Task to complete:
Copy out the records word for word, from their first line through the line containing "Question: Which point is farther", including both of those lines.

--- Start ---

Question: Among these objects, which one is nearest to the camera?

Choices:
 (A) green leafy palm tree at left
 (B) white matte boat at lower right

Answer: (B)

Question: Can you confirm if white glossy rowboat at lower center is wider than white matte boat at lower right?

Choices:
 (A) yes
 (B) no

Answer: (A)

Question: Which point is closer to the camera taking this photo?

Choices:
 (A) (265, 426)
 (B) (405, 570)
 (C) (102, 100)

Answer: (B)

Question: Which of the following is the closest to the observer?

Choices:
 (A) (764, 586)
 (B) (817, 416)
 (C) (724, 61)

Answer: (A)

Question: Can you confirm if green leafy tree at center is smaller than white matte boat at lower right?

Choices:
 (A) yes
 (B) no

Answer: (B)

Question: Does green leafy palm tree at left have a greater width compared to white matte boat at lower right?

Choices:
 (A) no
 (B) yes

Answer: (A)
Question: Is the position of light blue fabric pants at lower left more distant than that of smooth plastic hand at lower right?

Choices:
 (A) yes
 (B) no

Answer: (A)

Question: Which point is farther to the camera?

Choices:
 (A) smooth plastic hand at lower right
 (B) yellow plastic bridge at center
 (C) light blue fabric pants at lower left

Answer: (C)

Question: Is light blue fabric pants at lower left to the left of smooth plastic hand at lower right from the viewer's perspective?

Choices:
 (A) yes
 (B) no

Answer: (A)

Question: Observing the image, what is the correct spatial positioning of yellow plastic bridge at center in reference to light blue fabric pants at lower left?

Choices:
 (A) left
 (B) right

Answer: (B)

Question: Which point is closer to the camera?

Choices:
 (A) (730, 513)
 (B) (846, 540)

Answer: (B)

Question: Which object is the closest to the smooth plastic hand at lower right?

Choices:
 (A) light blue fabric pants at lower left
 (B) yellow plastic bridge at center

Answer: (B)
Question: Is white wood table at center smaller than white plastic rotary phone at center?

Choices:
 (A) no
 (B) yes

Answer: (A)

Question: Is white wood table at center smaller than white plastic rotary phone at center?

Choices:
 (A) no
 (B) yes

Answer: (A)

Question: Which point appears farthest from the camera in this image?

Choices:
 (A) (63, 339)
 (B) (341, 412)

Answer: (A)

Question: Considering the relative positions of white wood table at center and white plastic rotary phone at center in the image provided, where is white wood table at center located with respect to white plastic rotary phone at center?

--- End ---

Expected output:
Question: Among these objects, which one is nearest to the camera?

Choices:
 (A) green leafy palm tree at left
 (B) white matte boat at lower right

Answer: (B)

Question: Can you confirm if white glossy rowboat at lower center is wider than white matte boat at lower right?

Choices:
 (A) yes
 (B) no

Answer: (A)

Question: Which point is closer to the camera taking this photo?

Choices:
 (A) (265, 426)
 (B) (405, 570)
 (C) (102, 100)

Answer: (B)

Question: Which of the following is the closest to the observer?

Choices:
 (A) (764, 586)
 (B) (817, 416)
 (C) (724, 61)

Answer: (A)

Question: Can you confirm if green leafy tree at center is smaller than white matte boat at lower right?

Choices:
 (A) yes
 (B) no

Answer: (B)

Question: Does green leafy palm tree at left have a greater width compared to white matte boat at lower right?

Choices:
 (A) no
 (B) yes

Answer: (A)
Question: Is the position of light blue fabric pants at lower left more distant than that of smooth plastic hand at lower right?

Choices:
 (A) yes
 (B) no

Answer: (A)

Question: Which point is farther to the camera?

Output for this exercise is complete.